Prompt = Nothing in the entries may change when you repeat them, and no images may appear.

Records shown =
• • • • • • •
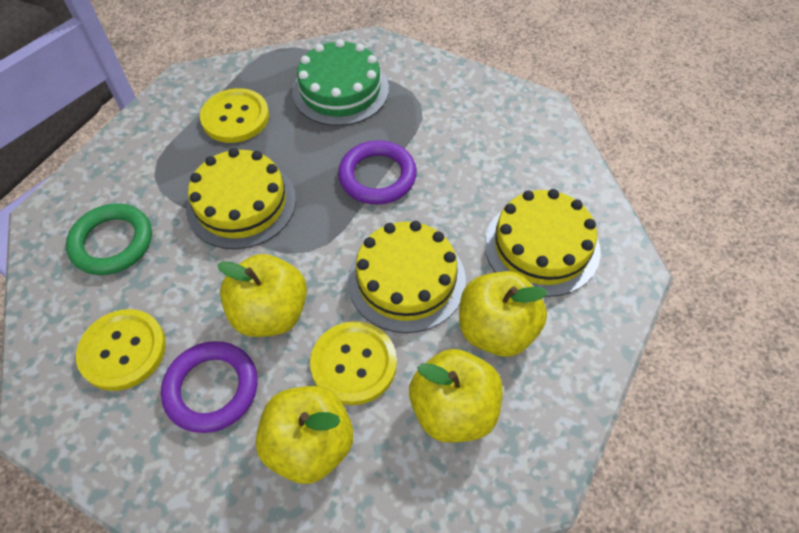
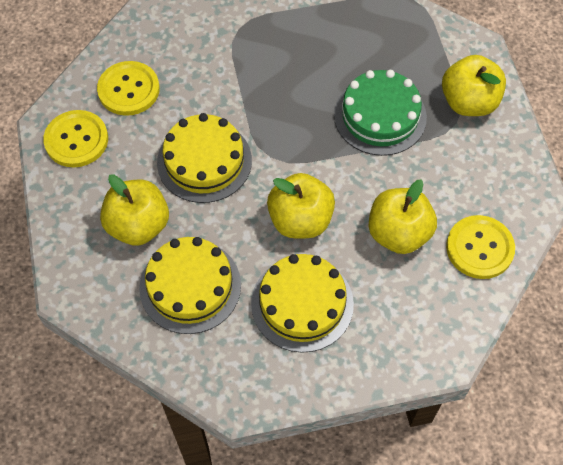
green ring: 1 -> 0
purple ring: 2 -> 0

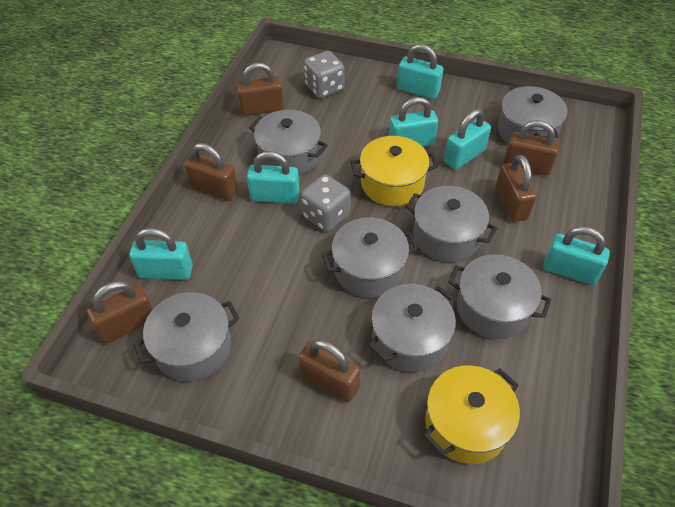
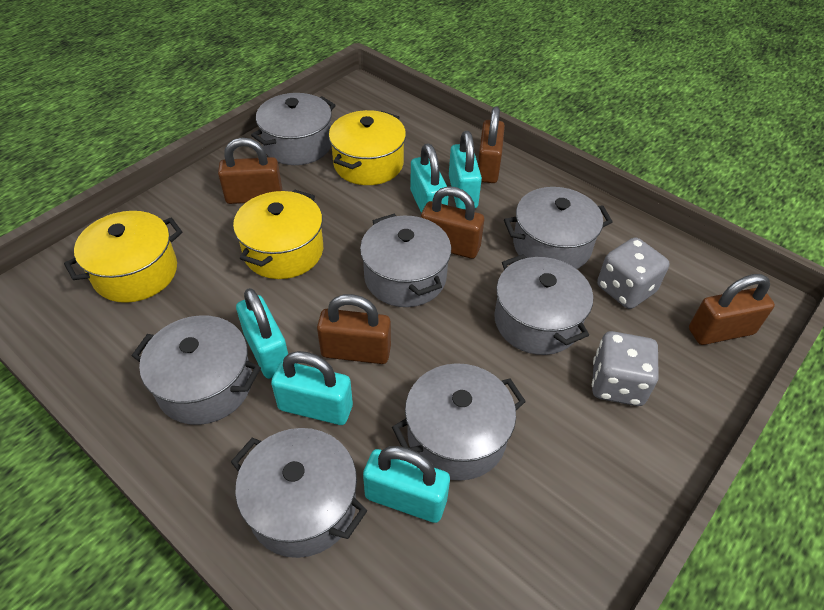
brown padlock: 6 -> 5
turquoise padlock: 6 -> 5
yellow pot: 2 -> 3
• • • • • • •
Task solution =
green ring: 1 -> 0
purple ring: 2 -> 0

brown padlock: 6 -> 5
turquoise padlock: 6 -> 5
yellow pot: 2 -> 3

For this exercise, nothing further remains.